Problem details —
The data below holds a line containing "tan brick E1 level" and a line containing "red brick E6:E8 level 3 -> none"; please quote exactly those two lines and every line between them, and nothing else.

---- Source data

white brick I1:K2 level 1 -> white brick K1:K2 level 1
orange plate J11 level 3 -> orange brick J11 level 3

--------
---- Source data

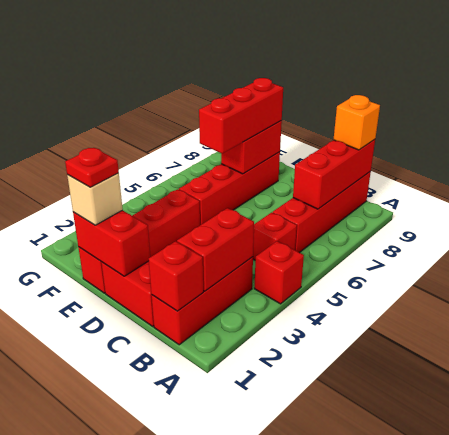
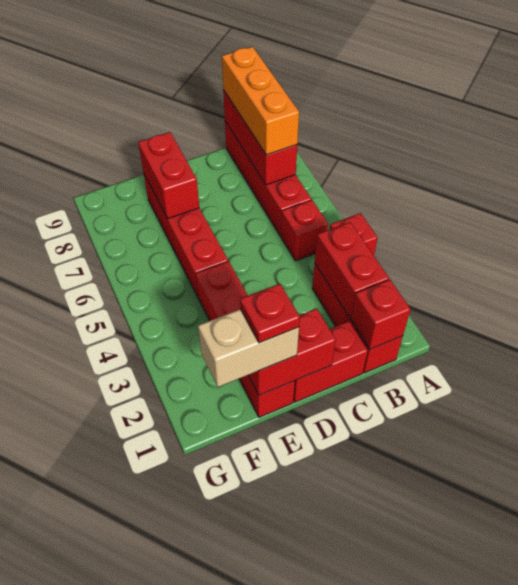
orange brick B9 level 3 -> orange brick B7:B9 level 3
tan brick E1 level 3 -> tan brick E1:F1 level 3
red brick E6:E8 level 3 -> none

--------

Reply to the exercise —
tan brick E1 level 3 -> tan brick E1:F1 level 3
red brick E6:E8 level 3 -> none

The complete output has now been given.